• **Exercise details**: Transcribe all data verbatim. Skip the pictures.
[Extracted data Boundary: Start]
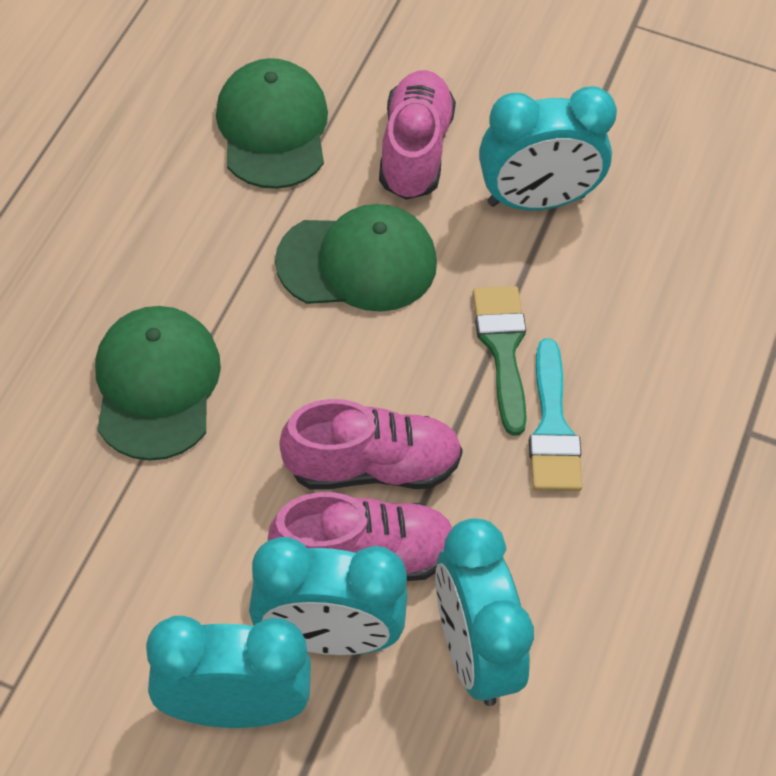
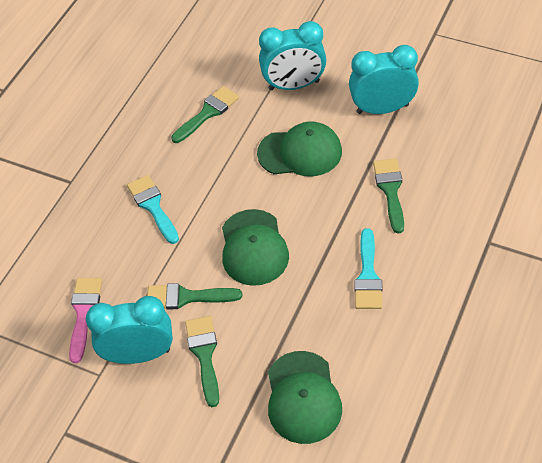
green brush: 1 -> 4
pink brush: 0 -> 1
pink shoe: 3 -> 0
turquoise brush: 1 -> 2
turquoise clock: 4 -> 3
[Extracted data Boundary: End]
• **Answer box**:
green brush: 1 -> 4
pink brush: 0 -> 1
pink shoe: 3 -> 0
turquoise brush: 1 -> 2
turquoise clock: 4 -> 3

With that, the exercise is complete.